(Beginning of RECORDS FOR THE EXERCISE)

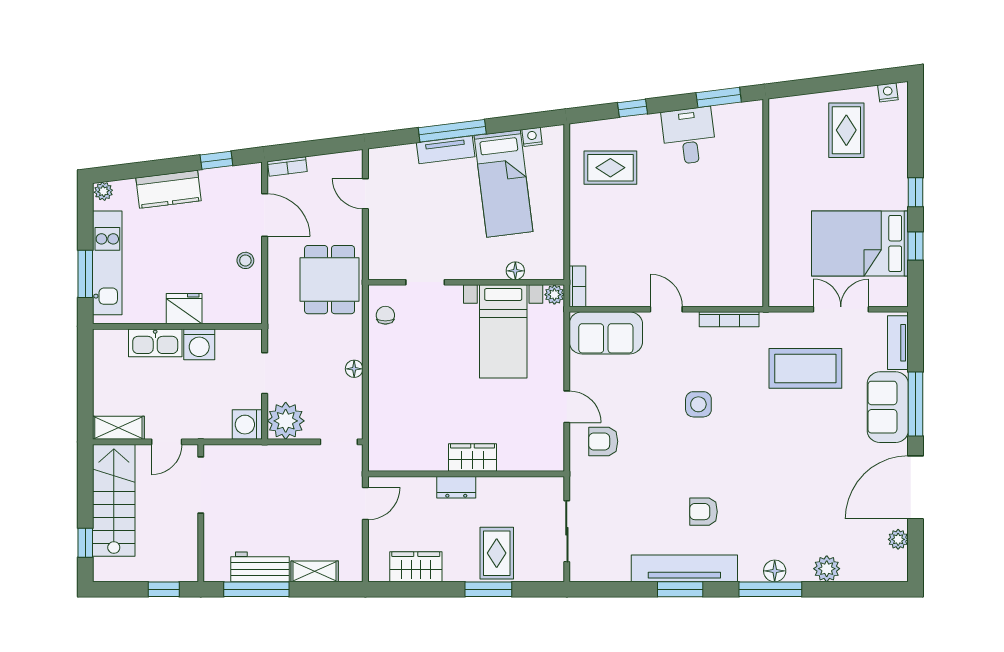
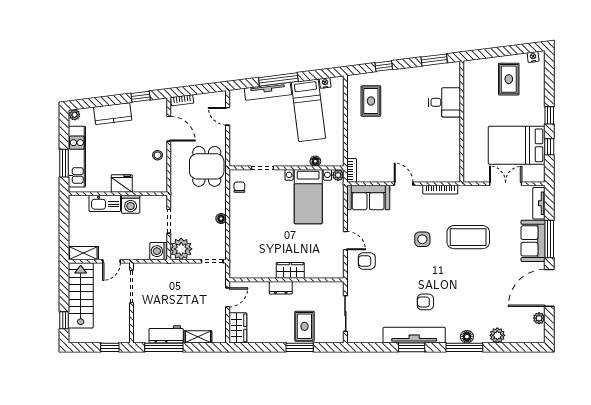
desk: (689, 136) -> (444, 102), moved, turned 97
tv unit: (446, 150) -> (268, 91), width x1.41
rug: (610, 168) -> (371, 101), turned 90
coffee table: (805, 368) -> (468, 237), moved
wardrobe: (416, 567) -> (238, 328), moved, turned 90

(End of RECORDS FOR THE EXERCISE)
(Beginning of RECORDS FOR THE EXERCISE)

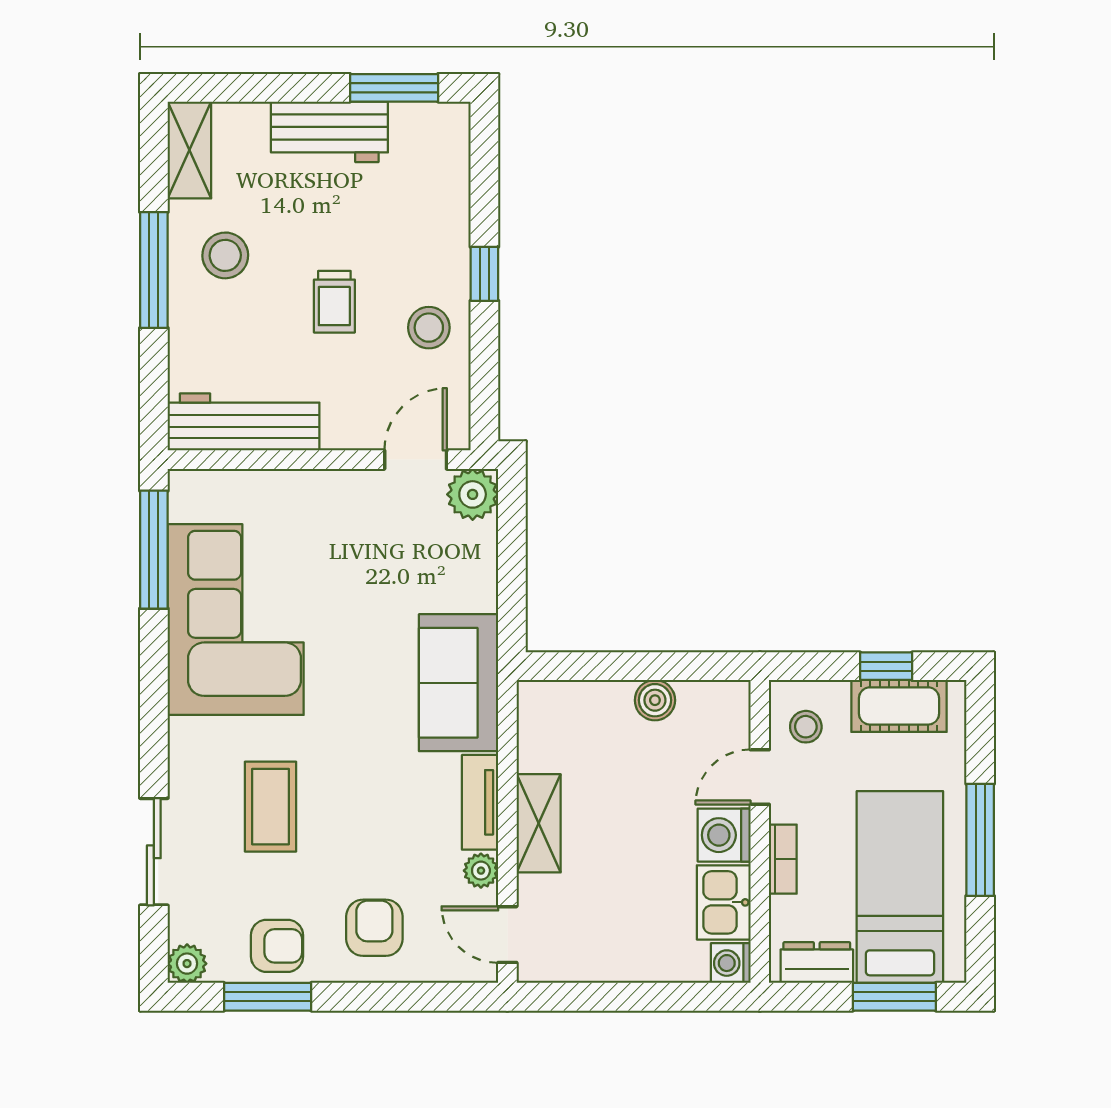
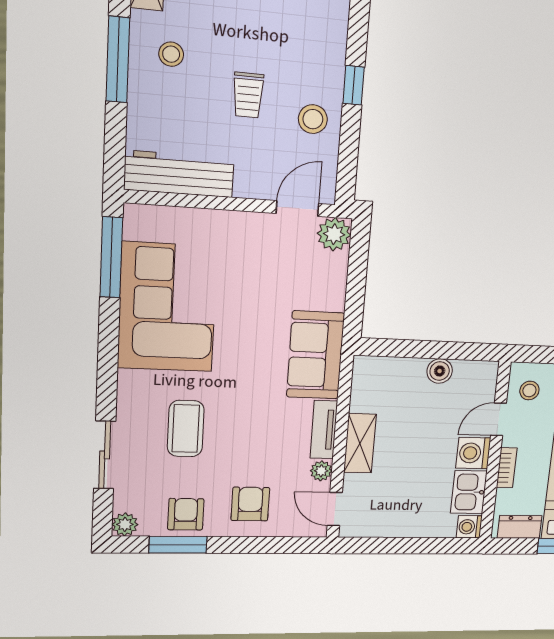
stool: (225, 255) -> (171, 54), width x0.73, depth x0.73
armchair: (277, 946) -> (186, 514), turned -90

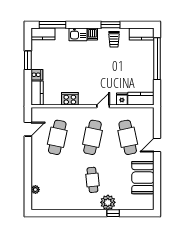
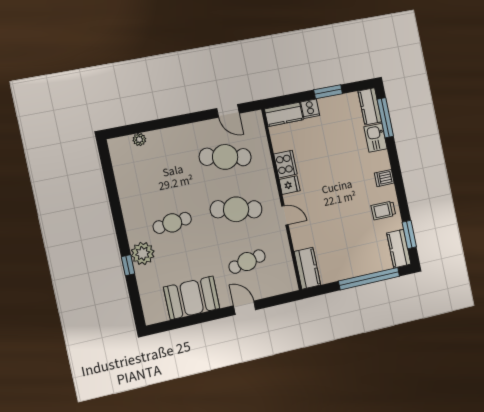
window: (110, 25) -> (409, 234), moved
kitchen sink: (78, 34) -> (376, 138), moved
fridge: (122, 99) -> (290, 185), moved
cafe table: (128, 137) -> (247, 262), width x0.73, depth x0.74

(End of RECORDS FOR THE EXERCISE)

# PROBLEM:
Could you write out, exactly as they stand, only the lines above that begin at the line with "coffee table: (805, 368) -> (468, 237), moved" and stop after the line with "wardrobe: (416, 567)"?

# OUTPUT FOR THIS TASK:
coffee table: (805, 368) -> (468, 237), moved
wardrobe: (416, 567) -> (238, 328), moved, turned 90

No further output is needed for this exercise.